GIVEN INFORMATION:
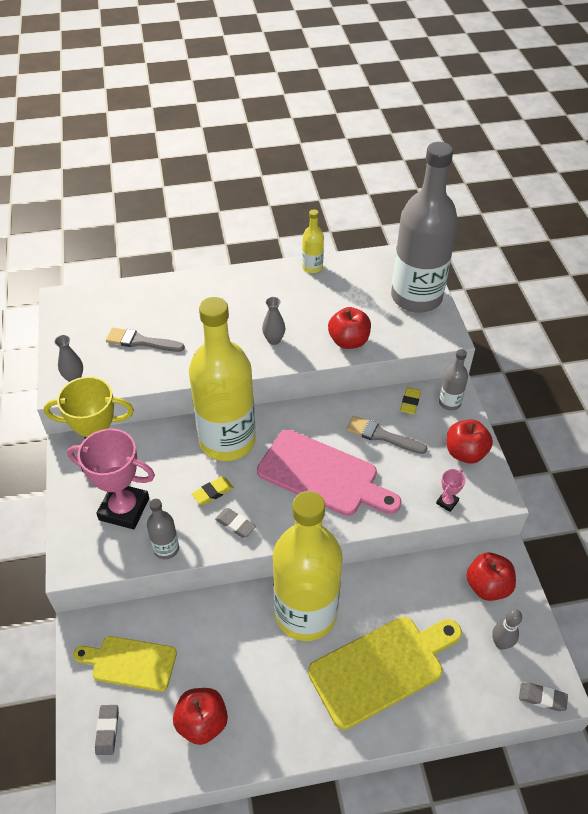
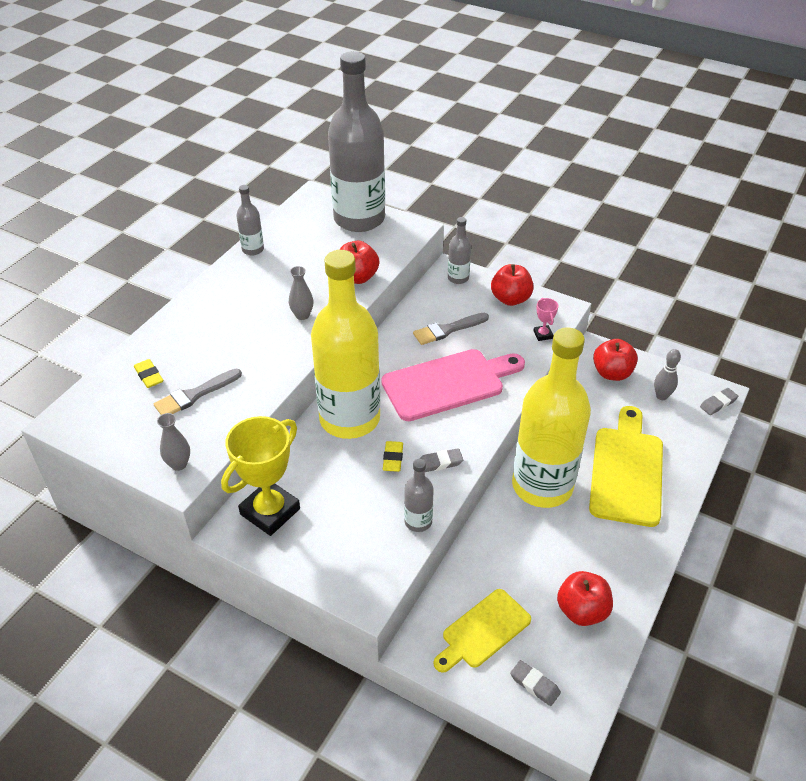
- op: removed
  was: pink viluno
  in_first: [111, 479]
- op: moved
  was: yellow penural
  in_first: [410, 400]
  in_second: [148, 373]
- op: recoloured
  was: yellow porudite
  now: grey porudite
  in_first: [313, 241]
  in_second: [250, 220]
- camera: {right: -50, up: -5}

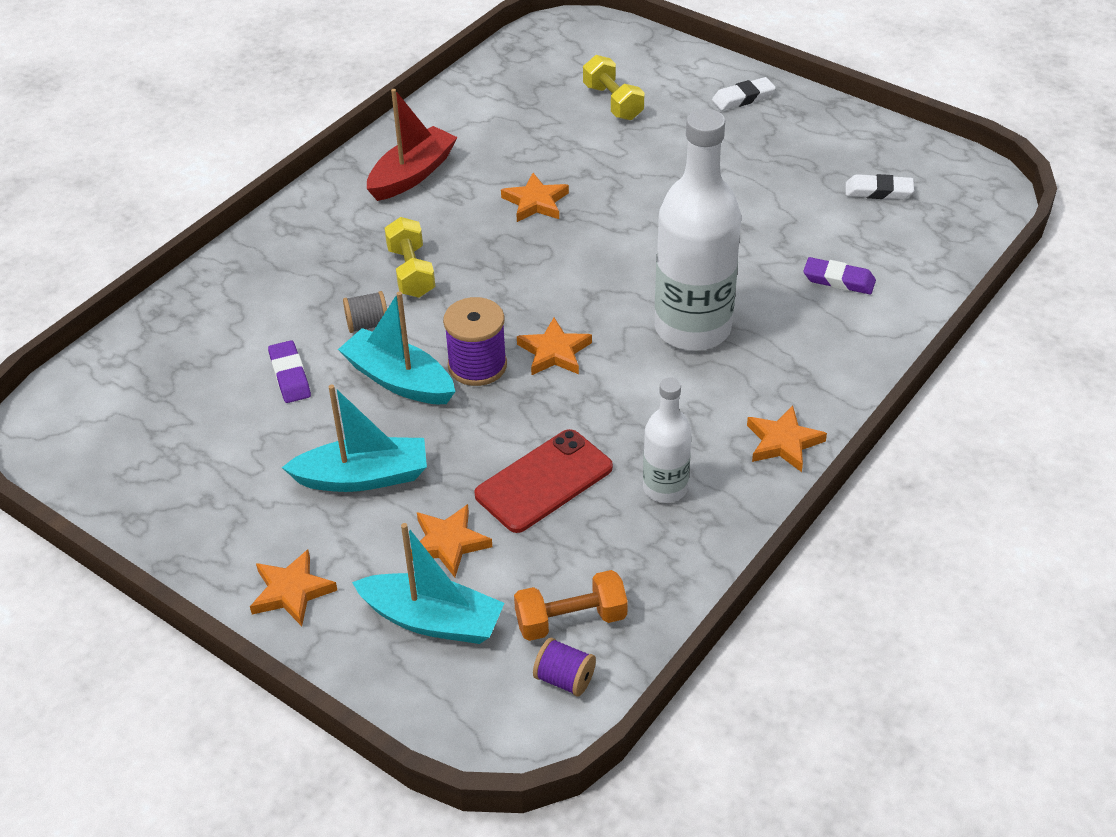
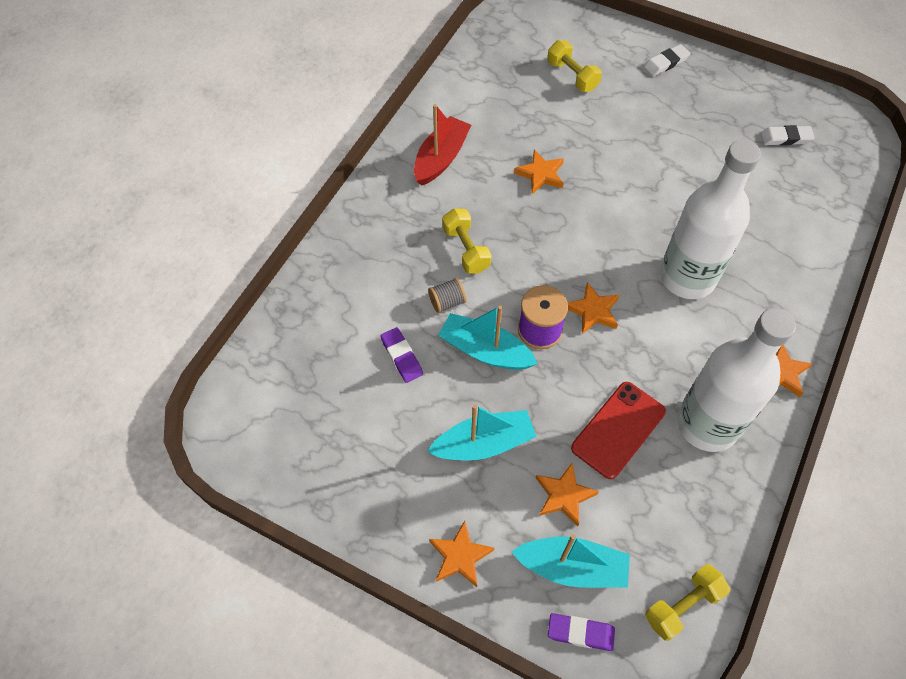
- op: removed
  was: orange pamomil
  in_first: [571, 605]
- op: moved
  was: purple penural
  in_first: [839, 275]
  in_second: [581, 632]
- op: replaced
  was: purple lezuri
  now: yellow pamomil
  in_first: [564, 667]
  in_second: [687, 602]
- op: resized
  was: white porudite
  in_first: [667, 440]
  in_second: [736, 380]
  ratio: 1.89
- camera: {right: -10, up: 15}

WHAT YOU WILL DO: Repeat every entry above precisely, leaving each picture out.

EXERCISE RESULT:
- op: removed
  was: pink viluno
  in_first: [111, 479]
- op: moved
  was: yellow penural
  in_first: [410, 400]
  in_second: [148, 373]
- op: recoloured
  was: yellow porudite
  now: grey porudite
  in_first: [313, 241]
  in_second: [250, 220]
- camera: {right: -50, up: -5}

- op: removed
  was: orange pamomil
  in_first: [571, 605]
- op: moved
  was: purple penural
  in_first: [839, 275]
  in_second: [581, 632]
- op: replaced
  was: purple lezuri
  now: yellow pamomil
  in_first: [564, 667]
  in_second: [687, 602]
- op: resized
  was: white porudite
  in_first: [667, 440]
  in_second: [736, 380]
  ratio: 1.89
- camera: {right: -10, up: 15}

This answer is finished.